Exercise:
From the line containing "(379, 335) = (740, 337): pink" through the end of the entries, please repeat every line exactly and nothing more; the pictures do not belong in the copy.

=== Begin Enclosure ===

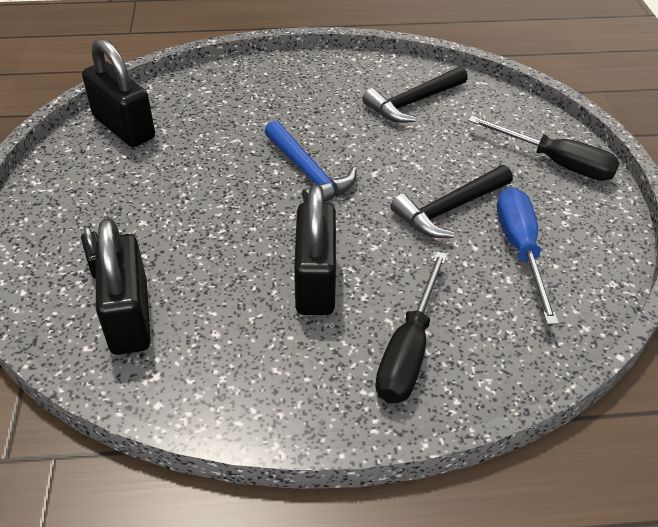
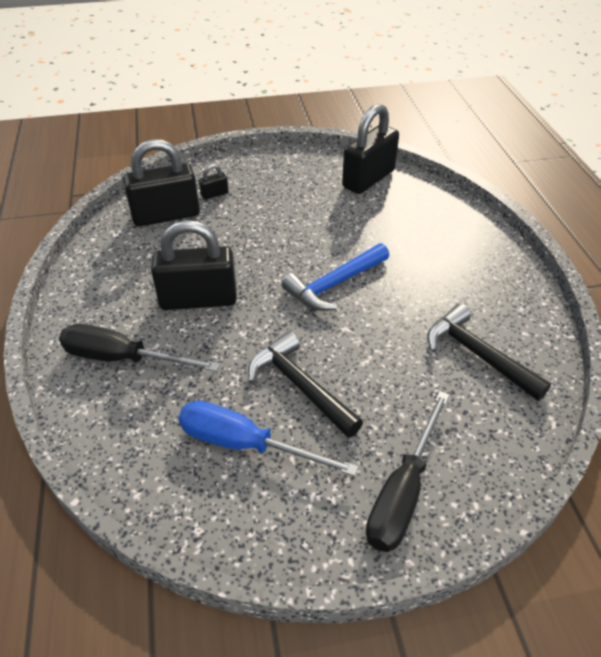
camera: 85 degrees right, 0 degrees up
(520, 249) = (245, 444): blue screwdriver -> blue screwdriver turned 150 degrees counterclockwise

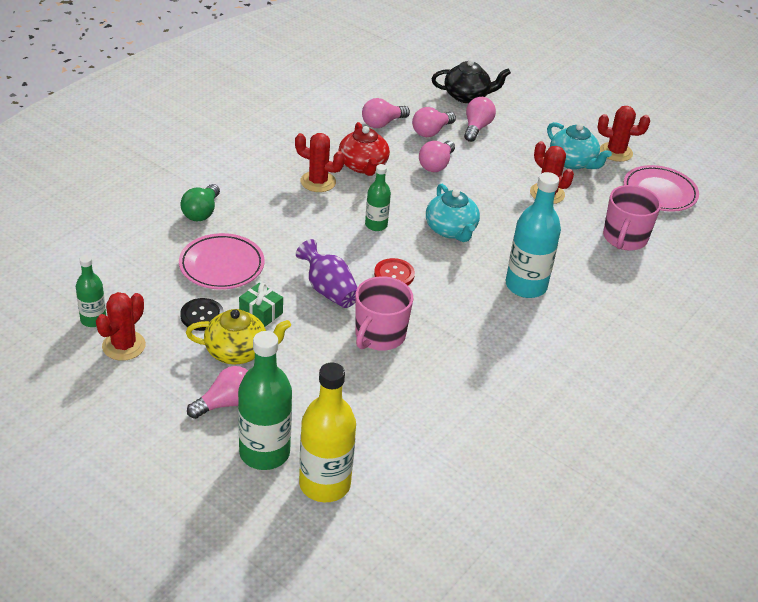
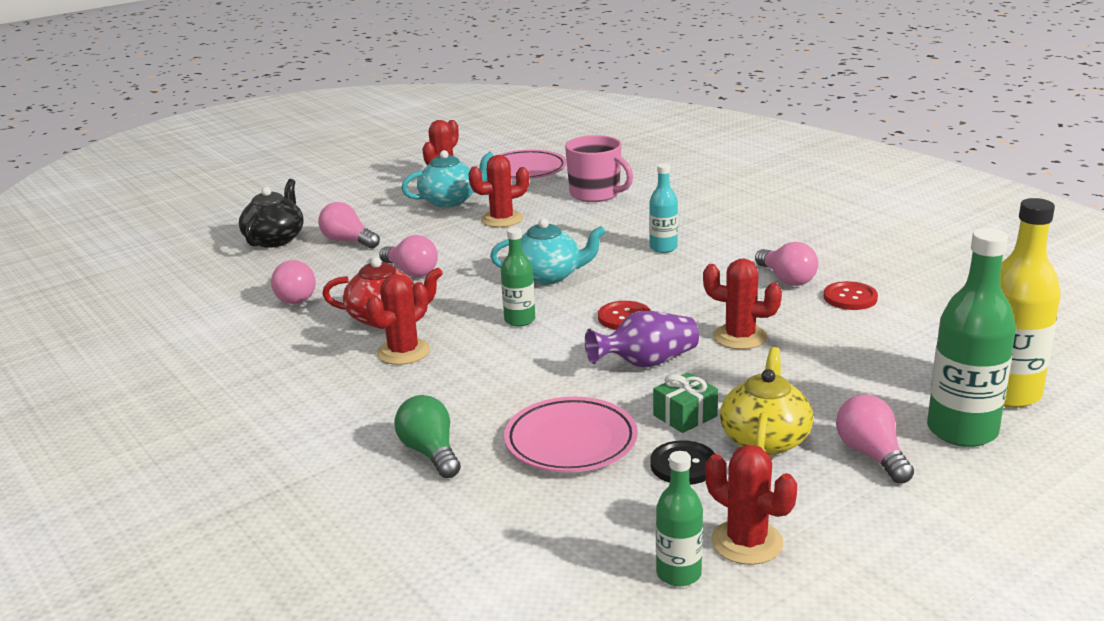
camera: 70 degrees left, 15 degrees down
(201, 212) = (430, 453): green light bulb -> green light bulb turned 150 degrees counterclockwise
(379, 335) = (740, 337): pink mug -> red cactus
(431, 131) = (337, 268): pink light bulb -> pink light bulb (786, 279)
(466, 398) = (850, 298): none -> red button
(526, 286) = (663, 248): turquoise bottle -> turquoise bottle, size x0.56

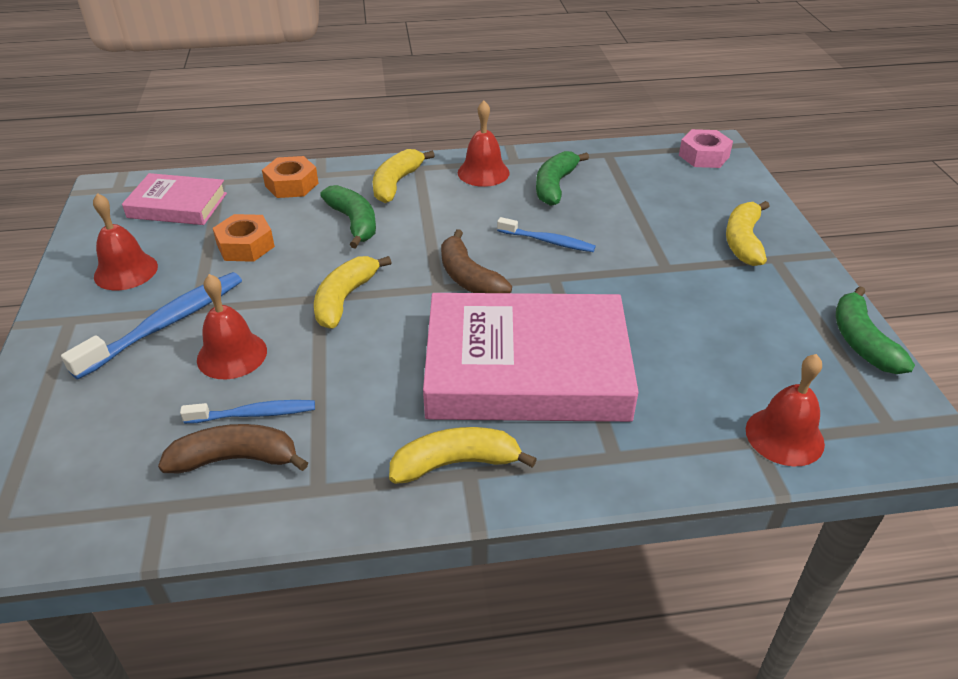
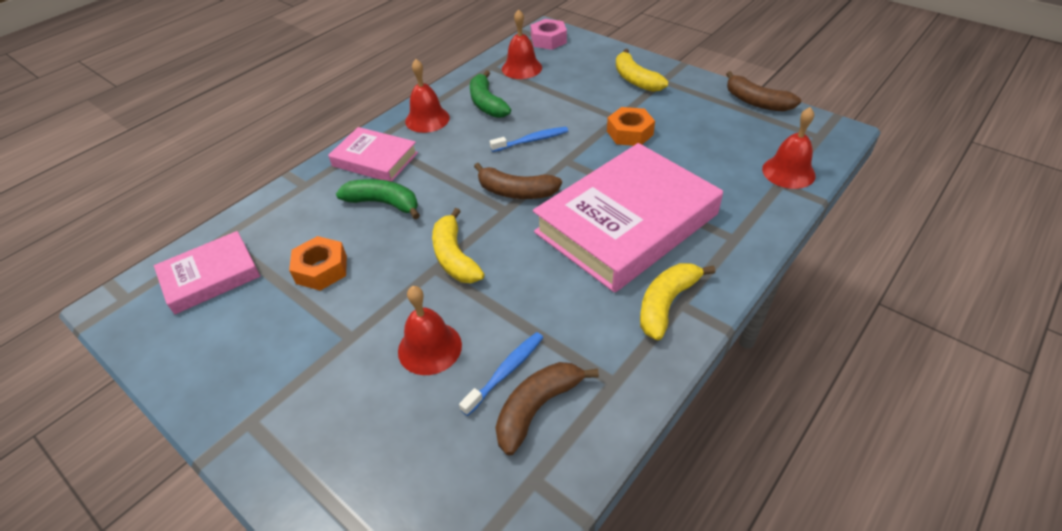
camera: 40 degrees left, 5 degrees up
(126, 271) = (242, 353): red bell -> red bell (521, 68)
(166, 324) = (343, 364): blue toothbrush -> none
(291, 185) = (291, 205): orange nut -> orange nut (630, 133)
(396, 183) = (375, 159): yellow banana -> pink book
(861, 342) = (756, 102): green banana -> brown banana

=== End Enclosure ===

Final answer:
(379, 335) = (740, 337): pink mug -> red cactus
(431, 131) = (337, 268): pink light bulb -> pink light bulb (786, 279)
(466, 398) = (850, 298): none -> red button
(526, 286) = (663, 248): turquoise bottle -> turquoise bottle, size x0.56

camera: 40 degrees left, 5 degrees up
(126, 271) = (242, 353): red bell -> red bell (521, 68)
(166, 324) = (343, 364): blue toothbrush -> none
(291, 185) = (291, 205): orange nut -> orange nut (630, 133)
(396, 183) = (375, 159): yellow banana -> pink book
(861, 342) = (756, 102): green banana -> brown banana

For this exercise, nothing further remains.